Исходные данные:
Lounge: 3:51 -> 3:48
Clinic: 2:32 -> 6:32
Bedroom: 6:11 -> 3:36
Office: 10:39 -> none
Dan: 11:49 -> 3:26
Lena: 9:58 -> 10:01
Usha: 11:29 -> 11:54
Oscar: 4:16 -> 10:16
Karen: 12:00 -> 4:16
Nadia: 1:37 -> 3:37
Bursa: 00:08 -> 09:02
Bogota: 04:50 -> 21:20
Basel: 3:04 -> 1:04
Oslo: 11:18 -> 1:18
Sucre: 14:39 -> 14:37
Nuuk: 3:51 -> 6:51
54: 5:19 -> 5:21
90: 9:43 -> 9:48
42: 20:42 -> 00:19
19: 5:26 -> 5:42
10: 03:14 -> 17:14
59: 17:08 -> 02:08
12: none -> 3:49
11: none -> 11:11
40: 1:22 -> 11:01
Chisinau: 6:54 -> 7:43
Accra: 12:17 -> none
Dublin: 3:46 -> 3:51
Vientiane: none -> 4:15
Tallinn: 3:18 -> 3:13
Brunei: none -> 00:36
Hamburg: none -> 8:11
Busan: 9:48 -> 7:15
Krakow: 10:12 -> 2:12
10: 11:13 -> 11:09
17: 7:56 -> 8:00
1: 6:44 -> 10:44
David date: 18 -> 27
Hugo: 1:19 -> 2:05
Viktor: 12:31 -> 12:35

_Инструкция к заданию_. Перепечатайте все приведенные выше данные построчно, не внося в них никаких изменений.

_Выполненное задание_.
Lounge: 3:51 -> 3:48
Clinic: 2:32 -> 6:32
Bedroom: 6:11 -> 3:36
Office: 10:39 -> none
Dan: 11:49 -> 3:26
Lena: 9:58 -> 10:01
Usha: 11:29 -> 11:54
Oscar: 4:16 -> 10:16
Karen: 12:00 -> 4:16
Nadia: 1:37 -> 3:37
Bursa: 00:08 -> 09:02
Bogota: 04:50 -> 21:20
Basel: 3:04 -> 1:04
Oslo: 11:18 -> 1:18
Sucre: 14:39 -> 14:37
Nuuk: 3:51 -> 6:51
54: 5:19 -> 5:21
90: 9:43 -> 9:48
42: 20:42 -> 00:19
19: 5:26 -> 5:42
10: 03:14 -> 17:14
59: 17:08 -> 02:08
12: none -> 3:49
11: none -> 11:11
40: 1:22 -> 11:01
Chisinau: 6:54 -> 7:43
Accra: 12:17 -> none
Dublin: 3:46 -> 3:51
Vientiane: none -> 4:15
Tallinn: 3:18 -> 3:13
Brunei: none -> 00:36
Hamburg: none -> 8:11
Busan: 9:48 -> 7:15
Krakow: 10:12 -> 2:12
10: 11:13 -> 11:09
17: 7:56 -> 8:00
1: 6:44 -> 10:44
David date: 18 -> 27
Hugo: 1:19 -> 2:05
Viktor: 12:31 -> 12:35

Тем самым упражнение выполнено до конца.